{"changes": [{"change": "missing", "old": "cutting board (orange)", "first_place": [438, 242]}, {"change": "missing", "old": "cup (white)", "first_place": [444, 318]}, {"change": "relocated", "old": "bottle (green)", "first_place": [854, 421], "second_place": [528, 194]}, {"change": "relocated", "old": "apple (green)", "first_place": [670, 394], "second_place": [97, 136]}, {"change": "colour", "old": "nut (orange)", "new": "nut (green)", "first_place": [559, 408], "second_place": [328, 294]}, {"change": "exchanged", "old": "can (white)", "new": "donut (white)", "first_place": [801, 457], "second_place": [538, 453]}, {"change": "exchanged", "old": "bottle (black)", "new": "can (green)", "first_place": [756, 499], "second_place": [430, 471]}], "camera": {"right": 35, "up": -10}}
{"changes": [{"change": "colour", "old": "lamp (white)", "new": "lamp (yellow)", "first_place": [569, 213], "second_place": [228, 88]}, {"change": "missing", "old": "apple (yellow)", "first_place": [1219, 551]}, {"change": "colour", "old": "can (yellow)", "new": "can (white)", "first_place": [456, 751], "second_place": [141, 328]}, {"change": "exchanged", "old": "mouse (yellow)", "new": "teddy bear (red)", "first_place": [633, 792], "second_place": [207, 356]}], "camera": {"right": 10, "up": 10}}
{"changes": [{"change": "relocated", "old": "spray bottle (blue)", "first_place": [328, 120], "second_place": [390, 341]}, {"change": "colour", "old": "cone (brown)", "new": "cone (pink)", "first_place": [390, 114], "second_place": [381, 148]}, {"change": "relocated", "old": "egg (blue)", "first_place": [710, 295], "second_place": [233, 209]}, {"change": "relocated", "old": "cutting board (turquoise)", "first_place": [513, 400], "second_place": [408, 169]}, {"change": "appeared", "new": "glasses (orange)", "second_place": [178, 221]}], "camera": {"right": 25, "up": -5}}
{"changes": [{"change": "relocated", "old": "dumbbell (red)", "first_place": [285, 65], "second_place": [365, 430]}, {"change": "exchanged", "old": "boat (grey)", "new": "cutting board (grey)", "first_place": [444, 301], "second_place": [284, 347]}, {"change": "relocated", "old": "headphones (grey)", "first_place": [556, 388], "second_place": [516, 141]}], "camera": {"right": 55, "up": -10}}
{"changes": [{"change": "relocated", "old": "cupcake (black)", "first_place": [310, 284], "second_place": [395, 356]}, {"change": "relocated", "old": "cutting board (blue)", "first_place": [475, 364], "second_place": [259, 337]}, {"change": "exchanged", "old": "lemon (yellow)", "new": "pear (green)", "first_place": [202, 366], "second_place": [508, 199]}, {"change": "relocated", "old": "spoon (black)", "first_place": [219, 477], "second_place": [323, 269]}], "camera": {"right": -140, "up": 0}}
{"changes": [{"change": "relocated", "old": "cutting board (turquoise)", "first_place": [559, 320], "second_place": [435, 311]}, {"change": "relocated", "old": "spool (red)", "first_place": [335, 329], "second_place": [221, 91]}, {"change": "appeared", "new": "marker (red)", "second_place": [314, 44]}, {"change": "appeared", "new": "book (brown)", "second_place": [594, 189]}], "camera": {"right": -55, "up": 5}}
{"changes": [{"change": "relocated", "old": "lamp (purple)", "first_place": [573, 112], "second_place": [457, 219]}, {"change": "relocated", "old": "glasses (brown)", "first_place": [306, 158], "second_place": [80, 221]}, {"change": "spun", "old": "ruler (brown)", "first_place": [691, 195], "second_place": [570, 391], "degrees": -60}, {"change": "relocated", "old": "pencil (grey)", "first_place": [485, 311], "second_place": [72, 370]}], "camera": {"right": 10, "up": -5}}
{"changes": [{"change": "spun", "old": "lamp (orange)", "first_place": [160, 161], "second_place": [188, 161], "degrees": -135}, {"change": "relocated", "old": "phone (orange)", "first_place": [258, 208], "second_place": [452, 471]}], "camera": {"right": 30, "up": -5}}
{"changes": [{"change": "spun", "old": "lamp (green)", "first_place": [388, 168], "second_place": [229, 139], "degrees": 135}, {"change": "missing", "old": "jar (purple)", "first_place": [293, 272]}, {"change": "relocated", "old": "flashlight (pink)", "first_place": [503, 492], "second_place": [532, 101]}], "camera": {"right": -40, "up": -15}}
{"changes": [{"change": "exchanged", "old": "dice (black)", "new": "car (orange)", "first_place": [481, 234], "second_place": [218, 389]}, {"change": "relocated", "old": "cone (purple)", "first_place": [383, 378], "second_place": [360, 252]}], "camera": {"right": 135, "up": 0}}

▬▬▬▬▬▬

INSTRUCTIONS TO FOLLOW: Starting with the first line, give back the whole listing exactly.

REPLY TO THE TASK:
{"changes": [{"change": "missing", "old": "cutting board (orange)", "first_place": [438, 242]}, {"change": "missing", "old": "cup (white)", "first_place": [444, 318]}, {"change": "relocated", "old": "bottle (green)", "first_place": [854, 421], "second_place": [528, 194]}, {"change": "relocated", "old": "apple (green)", "first_place": [670, 394], "second_place": [97, 136]}, {"change": "colour", "old": "nut (orange)", "new": "nut (green)", "first_place": [559, 408], "second_place": [328, 294]}, {"change": "exchanged", "old": "can (white)", "new": "donut (white)", "first_place": [801, 457], "second_place": [538, 453]}, {"change": "exchanged", "old": "bottle (black)", "new": "can (green)", "first_place": [756, 499], "second_place": [430, 471]}], "camera": {"right": 35, "up": -10}}
{"changes": [{"change": "colour", "old": "lamp (white)", "new": "lamp (yellow)", "first_place": [569, 213], "second_place": [228, 88]}, {"change": "missing", "old": "apple (yellow)", "first_place": [1219, 551]}, {"change": "colour", "old": "can (yellow)", "new": "can (white)", "first_place": [456, 751], "second_place": [141, 328]}, {"change": "exchanged", "old": "mouse (yellow)", "new": "teddy bear (red)", "first_place": [633, 792], "second_place": [207, 356]}], "camera": {"right": 10, "up": 10}}
{"changes": [{"change": "relocated", "old": "spray bottle (blue)", "first_place": [328, 120], "second_place": [390, 341]}, {"change": "colour", "old": "cone (brown)", "new": "cone (pink)", "first_place": [390, 114], "second_place": [381, 148]}, {"change": "relocated", "old": "egg (blue)", "first_place": [710, 295], "second_place": [233, 209]}, {"change": "relocated", "old": "cutting board (turquoise)", "first_place": [513, 400], "second_place": [408, 169]}, {"change": "appeared", "new": "glasses (orange)", "second_place": [178, 221]}], "camera": {"right": 25, "up": -5}}
{"changes": [{"change": "relocated", "old": "dumbbell (red)", "first_place": [285, 65], "second_place": [365, 430]}, {"change": "exchanged", "old": "boat (grey)", "new": "cutting board (grey)", "first_place": [444, 301], "second_place": [284, 347]}, {"change": "relocated", "old": "headphones (grey)", "first_place": [556, 388], "second_place": [516, 141]}], "camera": {"right": 55, "up": -10}}
{"changes": [{"change": "relocated", "old": "cupcake (black)", "first_place": [310, 284], "second_place": [395, 356]}, {"change": "relocated", "old": "cutting board (blue)", "first_place": [475, 364], "second_place": [259, 337]}, {"change": "exchanged", "old": "lemon (yellow)", "new": "pear (green)", "first_place": [202, 366], "second_place": [508, 199]}, {"change": "relocated", "old": "spoon (black)", "first_place": [219, 477], "second_place": [323, 269]}], "camera": {"right": -140, "up": 0}}
{"changes": [{"change": "relocated", "old": "cutting board (turquoise)", "first_place": [559, 320], "second_place": [435, 311]}, {"change": "relocated", "old": "spool (red)", "first_place": [335, 329], "second_place": [221, 91]}, {"change": "appeared", "new": "marker (red)", "second_place": [314, 44]}, {"change": "appeared", "new": "book (brown)", "second_place": [594, 189]}], "camera": {"right": -55, "up": 5}}
{"changes": [{"change": "relocated", "old": "lamp (purple)", "first_place": [573, 112], "second_place": [457, 219]}, {"change": "relocated", "old": "glasses (brown)", "first_place": [306, 158], "second_place": [80, 221]}, {"change": "spun", "old": "ruler (brown)", "first_place": [691, 195], "second_place": [570, 391], "degrees": -60}, {"change": "relocated", "old": "pencil (grey)", "first_place": [485, 311], "second_place": [72, 370]}], "camera": {"right": 10, "up": -5}}
{"changes": [{"change": "spun", "old": "lamp (orange)", "first_place": [160, 161], "second_place": [188, 161], "degrees": -135}, {"change": "relocated", "old": "phone (orange)", "first_place": [258, 208], "second_place": [452, 471]}], "camera": {"right": 30, "up": -5}}
{"changes": [{"change": "spun", "old": "lamp (green)", "first_place": [388, 168], "second_place": [229, 139], "degrees": 135}, {"change": "missing", "old": "jar (purple)", "first_place": [293, 272]}, {"change": "relocated", "old": "flashlight (pink)", "first_place": [503, 492], "second_place": [532, 101]}], "camera": {"right": -40, "up": -15}}
{"changes": [{"change": "exchanged", "old": "dice (black)", "new": "car (orange)", "first_place": [481, 234], "second_place": [218, 389]}, {"change": "relocated", "old": "cone (purple)", "first_place": [383, 378], "second_place": [360, 252]}], "camera": {"right": 135, "up": 0}}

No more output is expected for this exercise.